Task description = As the lines appear below, please set them down exactly, starting at the first and finishing with the one containing "R2: 150k (3V3, VB) -> 1.5M (3V3, VB)".

Items listed in a dataset =
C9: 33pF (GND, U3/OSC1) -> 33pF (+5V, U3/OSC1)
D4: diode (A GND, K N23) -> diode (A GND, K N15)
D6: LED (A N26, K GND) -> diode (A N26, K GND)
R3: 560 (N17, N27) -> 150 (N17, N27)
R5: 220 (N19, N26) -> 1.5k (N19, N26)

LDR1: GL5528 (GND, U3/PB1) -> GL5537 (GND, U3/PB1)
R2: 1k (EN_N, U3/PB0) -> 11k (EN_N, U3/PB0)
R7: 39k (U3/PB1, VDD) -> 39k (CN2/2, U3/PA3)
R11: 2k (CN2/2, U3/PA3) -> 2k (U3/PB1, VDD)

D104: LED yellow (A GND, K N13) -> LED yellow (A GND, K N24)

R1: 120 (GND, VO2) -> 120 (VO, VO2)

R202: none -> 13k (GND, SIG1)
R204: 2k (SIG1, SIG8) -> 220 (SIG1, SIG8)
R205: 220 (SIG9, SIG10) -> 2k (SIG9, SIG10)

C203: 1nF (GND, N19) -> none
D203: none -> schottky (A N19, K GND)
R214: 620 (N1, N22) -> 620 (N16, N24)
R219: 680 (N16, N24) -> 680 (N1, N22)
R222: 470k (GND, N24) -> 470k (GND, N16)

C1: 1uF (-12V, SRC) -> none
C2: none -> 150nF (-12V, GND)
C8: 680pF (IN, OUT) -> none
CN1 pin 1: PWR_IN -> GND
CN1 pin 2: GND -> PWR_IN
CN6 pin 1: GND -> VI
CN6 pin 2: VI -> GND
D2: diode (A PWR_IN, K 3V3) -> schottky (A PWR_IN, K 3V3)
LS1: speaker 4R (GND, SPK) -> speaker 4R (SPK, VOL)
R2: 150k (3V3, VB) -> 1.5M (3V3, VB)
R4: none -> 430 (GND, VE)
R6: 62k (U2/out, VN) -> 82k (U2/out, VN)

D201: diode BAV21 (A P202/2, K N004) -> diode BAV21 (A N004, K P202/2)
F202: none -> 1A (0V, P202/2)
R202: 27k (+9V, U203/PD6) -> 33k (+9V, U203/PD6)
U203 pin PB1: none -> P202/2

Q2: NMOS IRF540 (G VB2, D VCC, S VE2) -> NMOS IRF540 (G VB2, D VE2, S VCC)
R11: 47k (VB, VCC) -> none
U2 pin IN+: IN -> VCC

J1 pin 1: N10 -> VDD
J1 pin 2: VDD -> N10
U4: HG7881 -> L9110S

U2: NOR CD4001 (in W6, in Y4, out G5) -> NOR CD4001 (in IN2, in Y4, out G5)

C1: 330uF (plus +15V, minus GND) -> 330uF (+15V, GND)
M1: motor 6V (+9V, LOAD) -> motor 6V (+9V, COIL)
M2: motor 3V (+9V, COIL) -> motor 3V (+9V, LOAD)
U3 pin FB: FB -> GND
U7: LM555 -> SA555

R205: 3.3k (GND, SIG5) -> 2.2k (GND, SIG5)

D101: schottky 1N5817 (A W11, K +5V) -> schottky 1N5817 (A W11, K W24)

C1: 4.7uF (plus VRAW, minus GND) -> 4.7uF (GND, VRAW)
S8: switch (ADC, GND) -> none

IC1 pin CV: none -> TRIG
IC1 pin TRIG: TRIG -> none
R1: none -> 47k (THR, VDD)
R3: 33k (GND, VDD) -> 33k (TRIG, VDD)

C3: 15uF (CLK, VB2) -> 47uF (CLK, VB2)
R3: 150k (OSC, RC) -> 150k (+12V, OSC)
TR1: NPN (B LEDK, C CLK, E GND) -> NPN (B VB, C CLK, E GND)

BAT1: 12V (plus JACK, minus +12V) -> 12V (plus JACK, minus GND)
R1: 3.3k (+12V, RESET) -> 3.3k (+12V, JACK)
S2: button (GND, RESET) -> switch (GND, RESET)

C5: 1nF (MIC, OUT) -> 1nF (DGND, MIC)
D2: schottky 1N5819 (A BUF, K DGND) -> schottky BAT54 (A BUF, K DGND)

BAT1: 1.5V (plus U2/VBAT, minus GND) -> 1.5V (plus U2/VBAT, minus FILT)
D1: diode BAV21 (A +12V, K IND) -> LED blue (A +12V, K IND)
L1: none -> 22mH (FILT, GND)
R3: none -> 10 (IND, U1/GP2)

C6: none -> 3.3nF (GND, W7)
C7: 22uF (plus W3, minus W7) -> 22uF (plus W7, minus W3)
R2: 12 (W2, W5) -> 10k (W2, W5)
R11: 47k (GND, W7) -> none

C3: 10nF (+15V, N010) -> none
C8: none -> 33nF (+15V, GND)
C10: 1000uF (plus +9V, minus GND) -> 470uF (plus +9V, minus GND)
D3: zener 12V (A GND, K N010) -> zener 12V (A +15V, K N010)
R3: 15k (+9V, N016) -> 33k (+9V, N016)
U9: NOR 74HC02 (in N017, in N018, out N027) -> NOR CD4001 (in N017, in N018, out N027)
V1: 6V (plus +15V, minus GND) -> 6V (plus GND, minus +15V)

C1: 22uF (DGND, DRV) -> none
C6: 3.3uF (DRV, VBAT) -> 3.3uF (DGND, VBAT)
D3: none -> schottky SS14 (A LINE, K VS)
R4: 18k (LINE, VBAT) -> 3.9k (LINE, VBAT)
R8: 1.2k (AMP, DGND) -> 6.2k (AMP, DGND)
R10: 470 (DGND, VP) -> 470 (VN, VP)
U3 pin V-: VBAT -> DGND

Exercise output =
C9: 33pF (GND, U3/OSC1) -> 33pF (+5V, U3/OSC1)
D4: diode (A GND, K N23) -> diode (A GND, K N15)
D6: LED (A N26, K GND) -> diode (A N26, K GND)
R3: 560 (N17, N27) -> 150 (N17, N27)
R5: 220 (N19, N26) -> 1.5k (N19, N26)

LDR1: GL5528 (GND, U3/PB1) -> GL5537 (GND, U3/PB1)
R2: 1k (EN_N, U3/PB0) -> 11k (EN_N, U3/PB0)
R7: 39k (U3/PB1, VDD) -> 39k (CN2/2, U3/PA3)
R11: 2k (CN2/2, U3/PA3) -> 2k (U3/PB1, VDD)

D104: LED yellow (A GND, K N13) -> LED yellow (A GND, K N24)

R1: 120 (GND, VO2) -> 120 (VO, VO2)

R202: none -> 13k (GND, SIG1)
R204: 2k (SIG1, SIG8) -> 220 (SIG1, SIG8)
R205: 220 (SIG9, SIG10) -> 2k (SIG9, SIG10)

C203: 1nF (GND, N19) -> none
D203: none -> schottky (A N19, K GND)
R214: 620 (N1, N22) -> 620 (N16, N24)
R219: 680 (N16, N24) -> 680 (N1, N22)
R222: 470k (GND, N24) -> 470k (GND, N16)

C1: 1uF (-12V, SRC) -> none
C2: none -> 150nF (-12V, GND)
C8: 680pF (IN, OUT) -> none
CN1 pin 1: PWR_IN -> GND
CN1 pin 2: GND -> PWR_IN
CN6 pin 1: GND -> VI
CN6 pin 2: VI -> GND
D2: diode (A PWR_IN, K 3V3) -> schottky (A PWR_IN, K 3V3)
LS1: speaker 4R (GND, SPK) -> speaker 4R (SPK, VOL)
R2: 150k (3V3, VB) -> 1.5M (3V3, VB)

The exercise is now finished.